| What is required |
Using the data beneath this instruction, retype only the lines from the one that contains "(467, 148) = (753, 396): black" down to the one that contains "(514, 342) = (420, 225): pink", both included, exactly as they appear.
=== Material shown ===
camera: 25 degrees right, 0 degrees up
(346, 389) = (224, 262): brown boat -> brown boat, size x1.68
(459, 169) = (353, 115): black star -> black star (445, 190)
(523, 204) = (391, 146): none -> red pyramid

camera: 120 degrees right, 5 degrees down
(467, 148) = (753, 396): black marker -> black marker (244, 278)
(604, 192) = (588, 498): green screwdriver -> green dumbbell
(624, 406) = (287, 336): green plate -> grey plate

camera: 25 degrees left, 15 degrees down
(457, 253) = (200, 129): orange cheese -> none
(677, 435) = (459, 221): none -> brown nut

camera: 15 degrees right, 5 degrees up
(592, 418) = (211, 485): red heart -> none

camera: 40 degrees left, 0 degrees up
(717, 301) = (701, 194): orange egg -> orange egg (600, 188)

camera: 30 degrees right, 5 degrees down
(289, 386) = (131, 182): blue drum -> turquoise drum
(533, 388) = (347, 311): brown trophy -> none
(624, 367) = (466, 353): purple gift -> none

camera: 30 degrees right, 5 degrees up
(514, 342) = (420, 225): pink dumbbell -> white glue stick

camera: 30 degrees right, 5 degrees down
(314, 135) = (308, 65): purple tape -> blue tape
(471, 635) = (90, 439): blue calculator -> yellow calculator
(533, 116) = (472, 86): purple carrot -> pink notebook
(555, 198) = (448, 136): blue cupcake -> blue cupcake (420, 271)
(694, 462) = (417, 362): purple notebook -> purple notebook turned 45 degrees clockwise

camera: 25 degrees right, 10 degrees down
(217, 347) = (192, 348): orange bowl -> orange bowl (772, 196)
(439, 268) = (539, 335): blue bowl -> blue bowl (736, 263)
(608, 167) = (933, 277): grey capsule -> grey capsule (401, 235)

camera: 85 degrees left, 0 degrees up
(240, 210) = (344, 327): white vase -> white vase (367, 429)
===
| Response to the task |
(467, 148) = (753, 396): black marker -> black marker (244, 278)
(604, 192) = (588, 498): green screwdriver -> green dumbbell
(624, 406) = (287, 336): green plate -> grey plate

camera: 25 degrees left, 15 degrees down
(457, 253) = (200, 129): orange cheese -> none
(677, 435) = (459, 221): none -> brown nut

camera: 15 degrees right, 5 degrees up
(592, 418) = (211, 485): red heart -> none

camera: 40 degrees left, 0 degrees up
(717, 301) = (701, 194): orange egg -> orange egg (600, 188)

camera: 30 degrees right, 5 degrees down
(289, 386) = (131, 182): blue drum -> turquoise drum
(533, 388) = (347, 311): brown trophy -> none
(624, 367) = (466, 353): purple gift -> none

camera: 30 degrees right, 5 degrees up
(514, 342) = (420, 225): pink dumbbell -> white glue stick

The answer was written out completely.